[Data for the task]:

********************

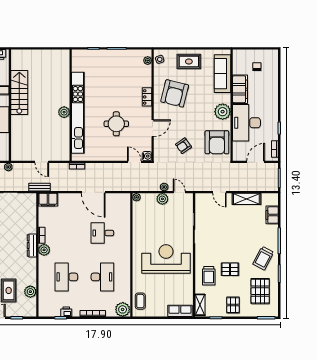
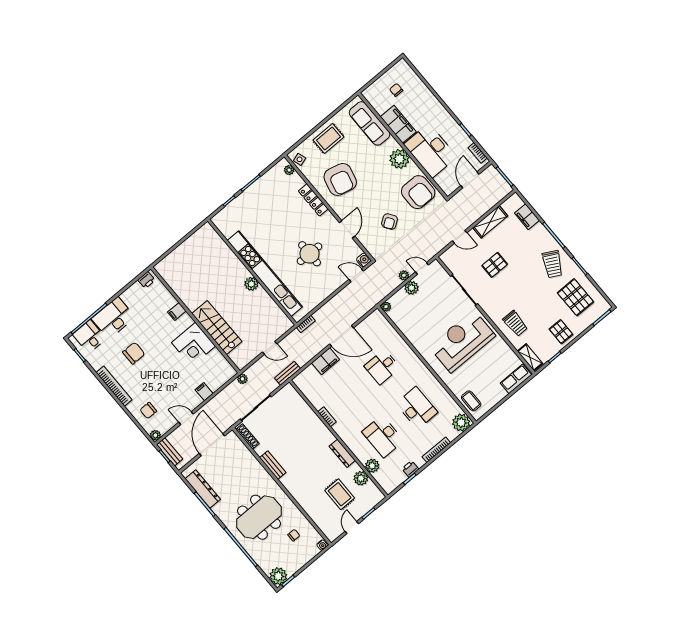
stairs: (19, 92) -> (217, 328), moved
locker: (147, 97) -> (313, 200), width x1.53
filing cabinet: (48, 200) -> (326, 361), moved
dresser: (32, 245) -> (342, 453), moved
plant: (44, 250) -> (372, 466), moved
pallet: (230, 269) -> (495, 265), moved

********************

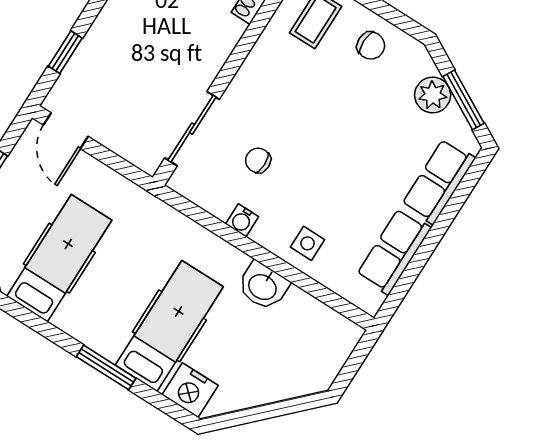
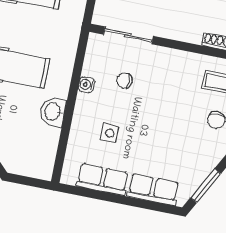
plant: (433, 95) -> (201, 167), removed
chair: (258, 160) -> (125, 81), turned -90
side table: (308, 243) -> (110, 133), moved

********************

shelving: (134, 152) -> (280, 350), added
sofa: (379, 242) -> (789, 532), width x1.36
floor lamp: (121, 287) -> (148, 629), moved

********************

[Problem statement]: Write down exactly the span of lines above from the one containing "stairs: (19, 92) -> (217, 328), moved" to the one containing "pallet: (230, 269) -> (495, 265), moved", both ends included.

[Solution to the exercise]:
stairs: (19, 92) -> (217, 328), moved
locker: (147, 97) -> (313, 200), width x1.53
filing cabinet: (48, 200) -> (326, 361), moved
dresser: (32, 245) -> (342, 453), moved
plant: (44, 250) -> (372, 466), moved
pallet: (230, 269) -> (495, 265), moved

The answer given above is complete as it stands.